ACTION ITEM => Everything from the line containing "LDR1: GL5516 (GND, VTH) -> GL5516 (3V3, GND)" through the last line of the material must be restated word for word, and only that.

INPUT DATA =>
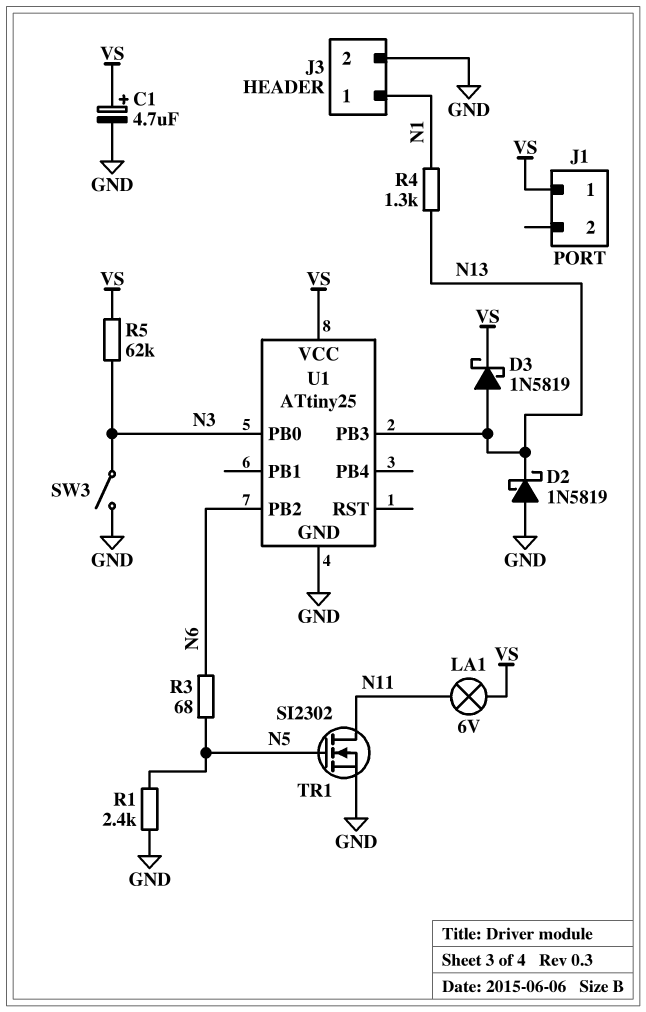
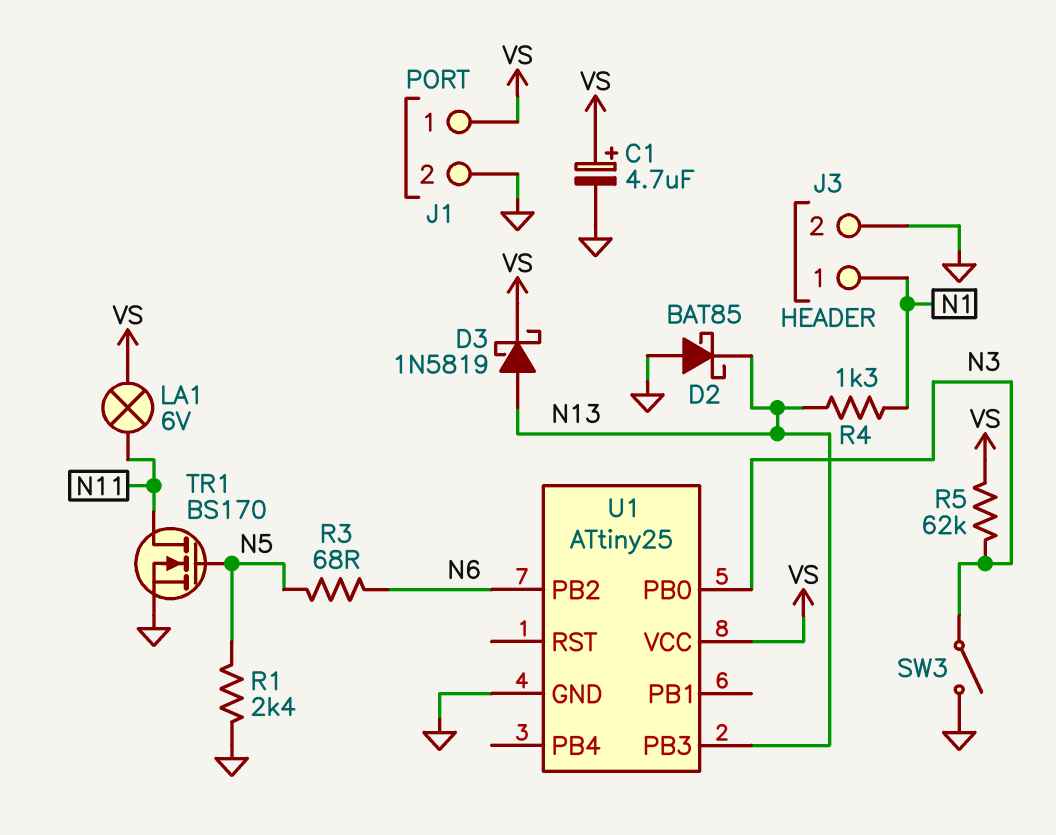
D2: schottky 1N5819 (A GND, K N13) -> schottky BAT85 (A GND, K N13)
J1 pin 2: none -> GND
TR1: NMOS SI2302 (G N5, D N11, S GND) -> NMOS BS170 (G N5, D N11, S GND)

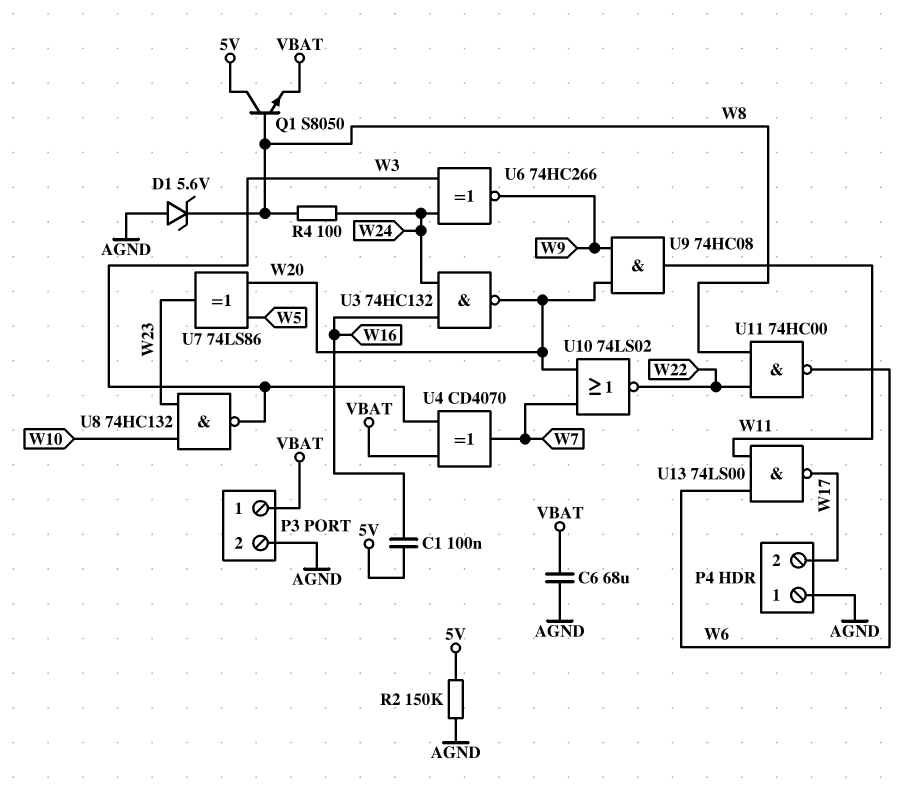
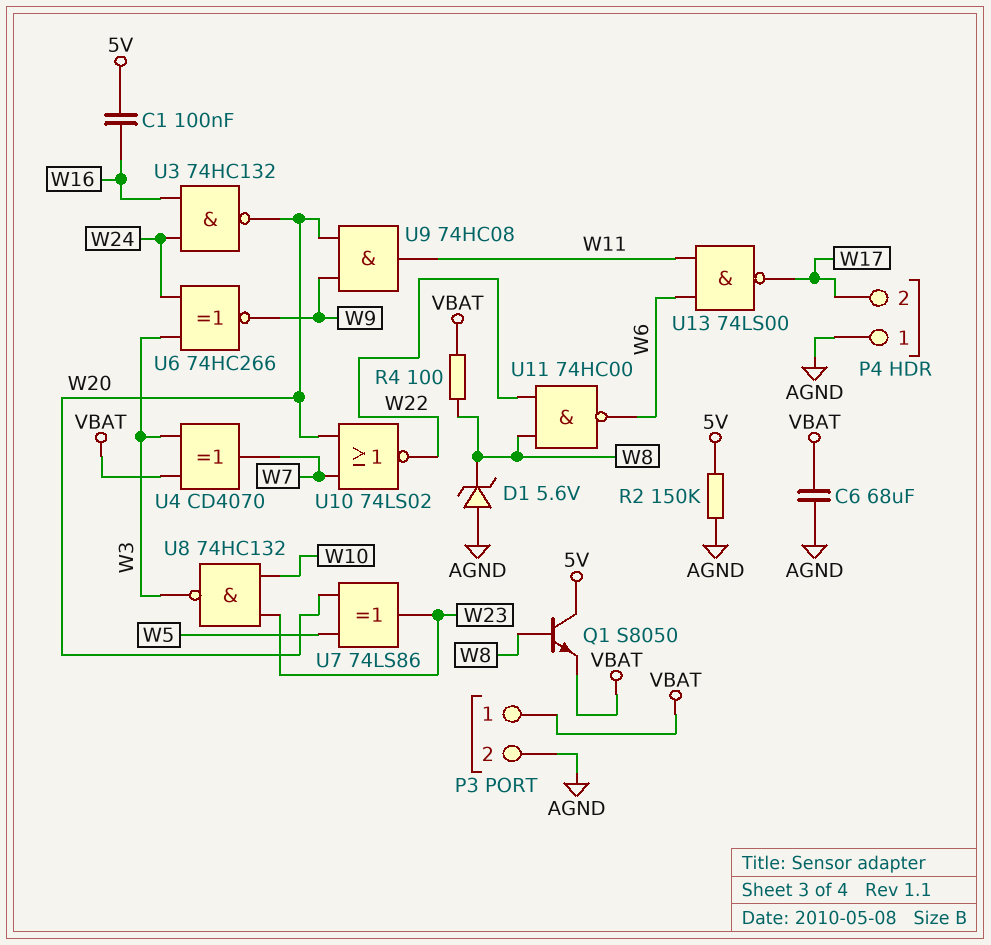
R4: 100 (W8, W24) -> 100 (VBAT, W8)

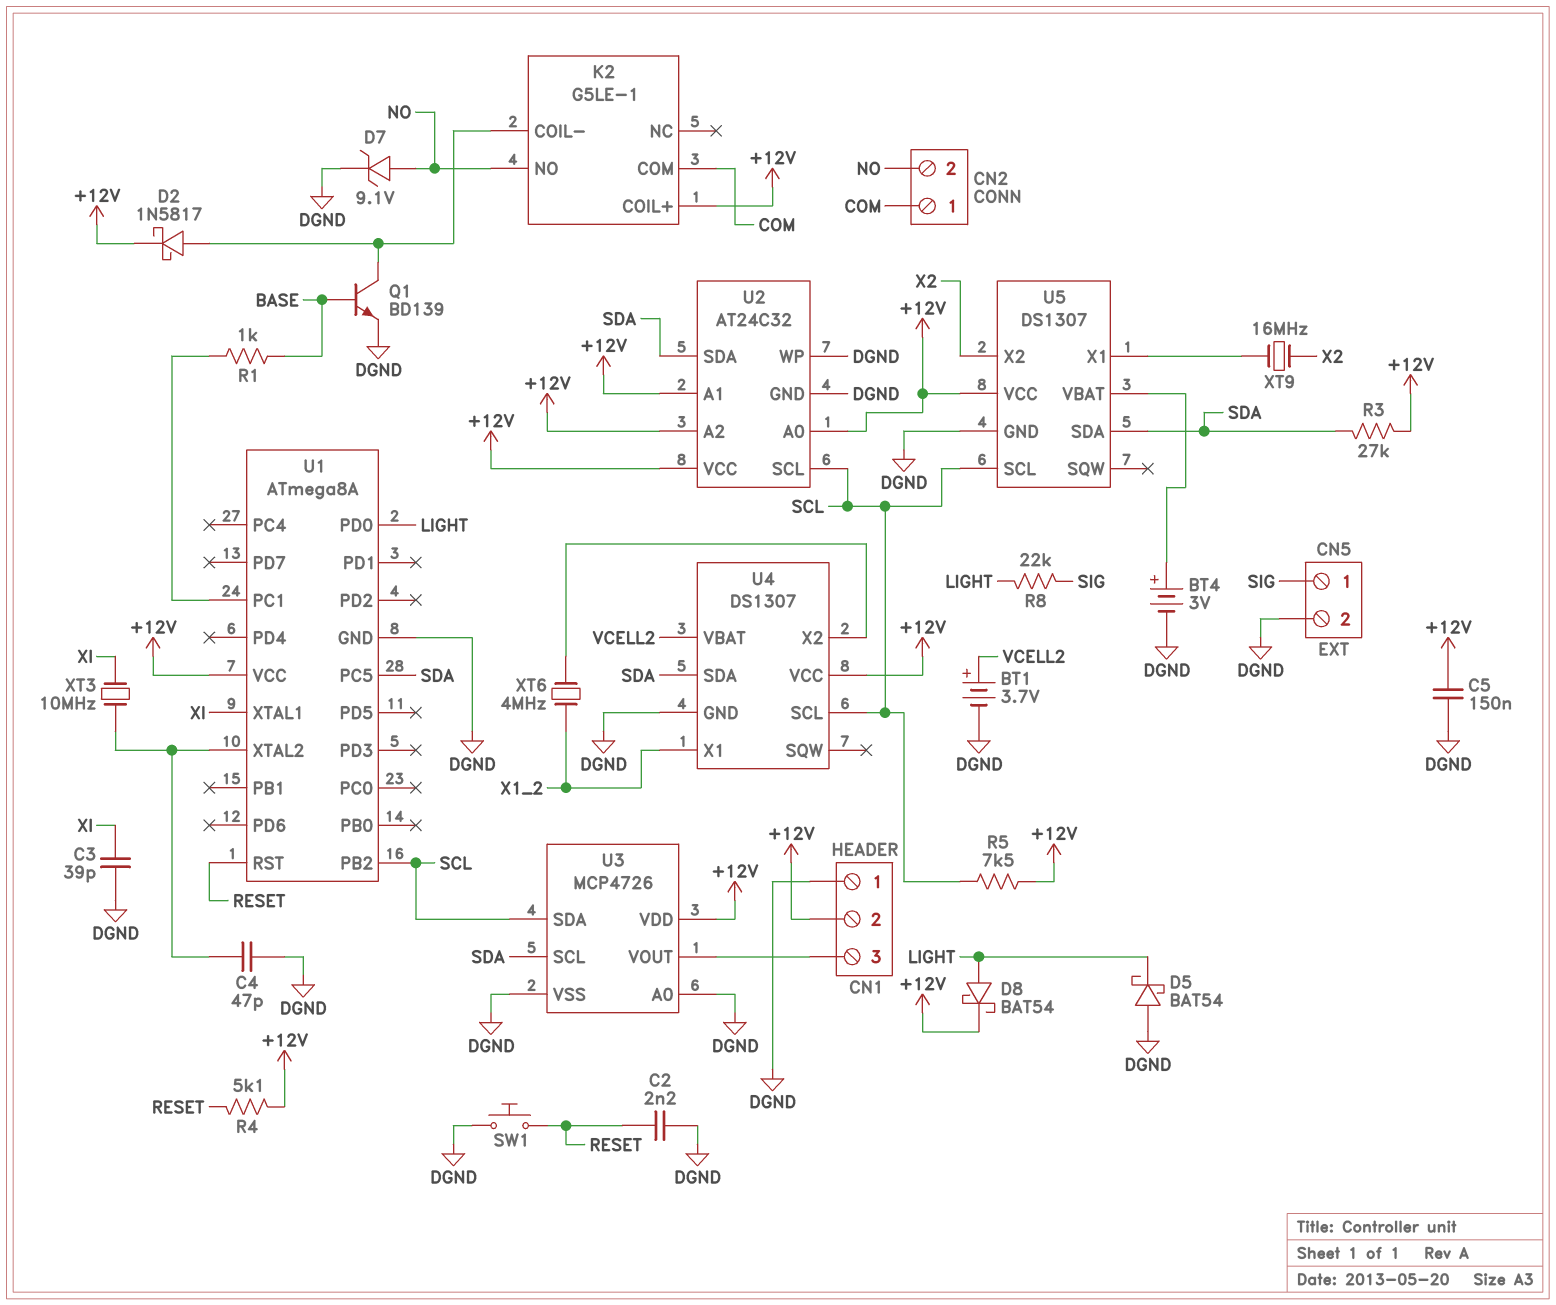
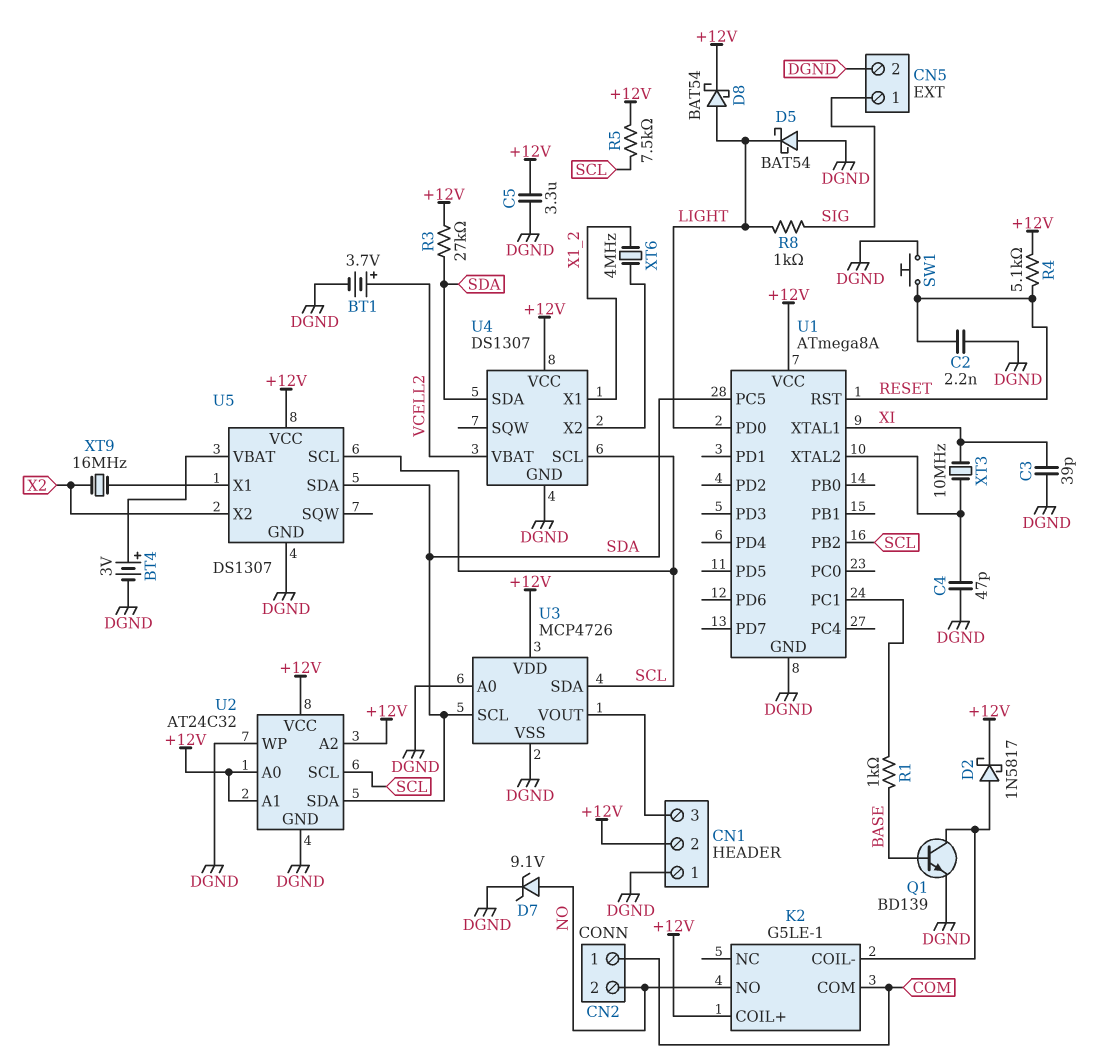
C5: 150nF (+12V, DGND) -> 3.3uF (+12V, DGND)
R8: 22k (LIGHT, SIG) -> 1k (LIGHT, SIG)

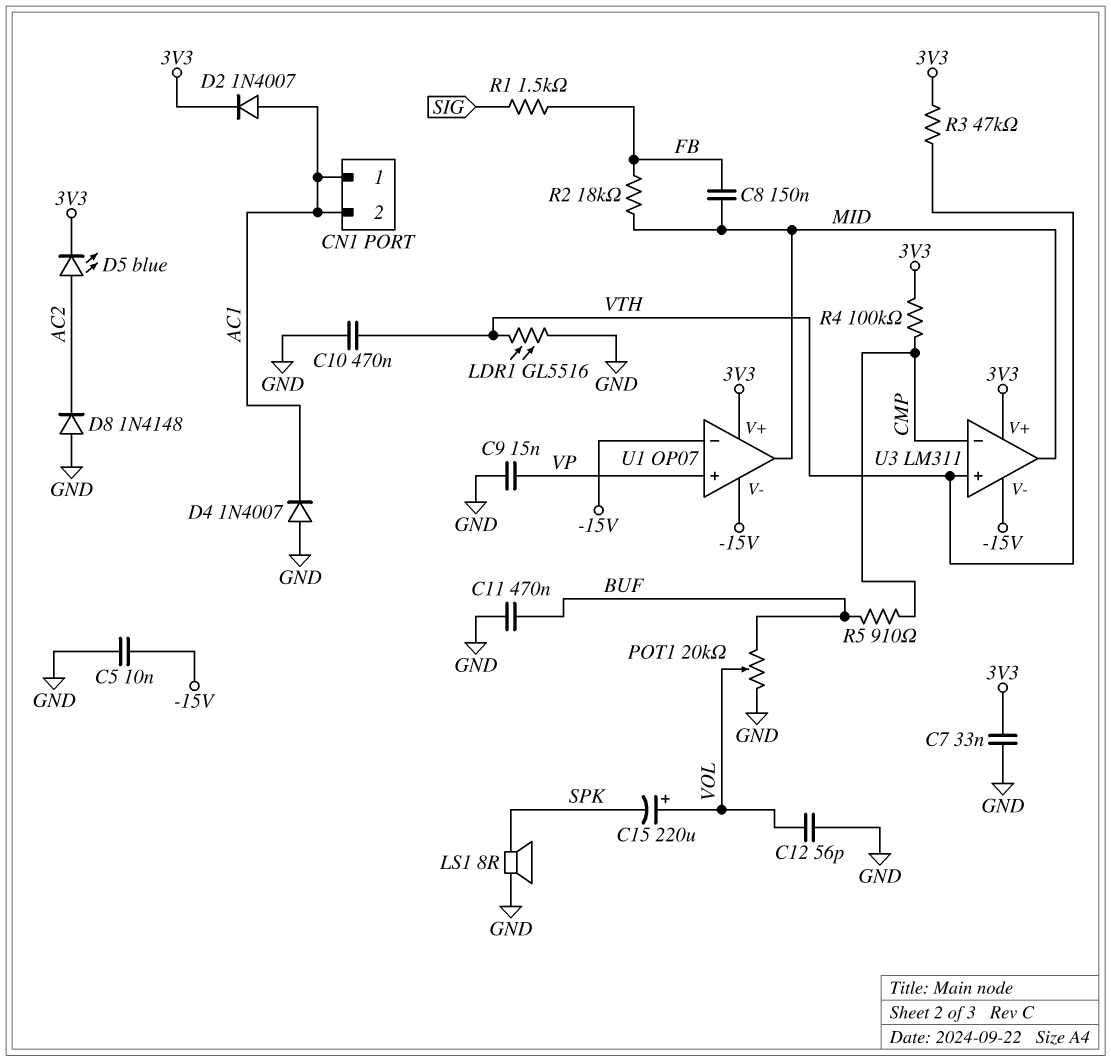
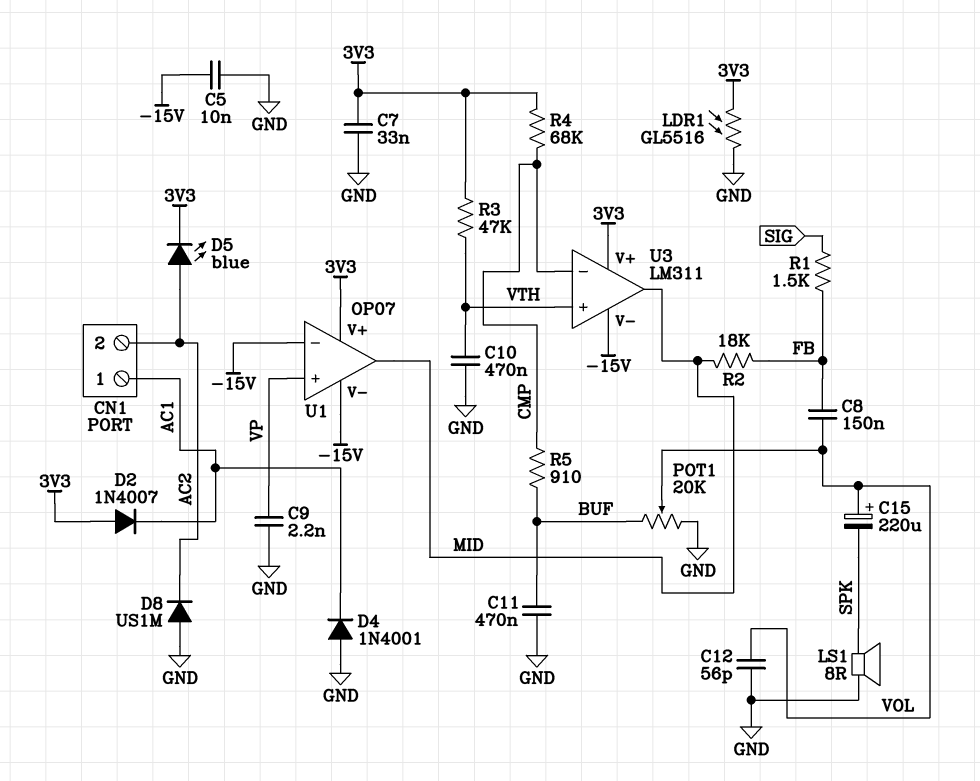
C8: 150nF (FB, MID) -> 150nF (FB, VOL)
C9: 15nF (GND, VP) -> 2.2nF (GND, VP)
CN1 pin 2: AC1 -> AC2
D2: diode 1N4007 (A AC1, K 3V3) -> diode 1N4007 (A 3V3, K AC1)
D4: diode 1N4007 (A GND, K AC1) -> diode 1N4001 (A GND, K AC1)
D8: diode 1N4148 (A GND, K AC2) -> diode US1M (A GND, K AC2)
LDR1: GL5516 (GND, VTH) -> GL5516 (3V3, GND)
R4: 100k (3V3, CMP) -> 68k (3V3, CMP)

ANSWER SECTION =>
LDR1: GL5516 (GND, VTH) -> GL5516 (3V3, GND)
R4: 100k (3V3, CMP) -> 68k (3V3, CMP)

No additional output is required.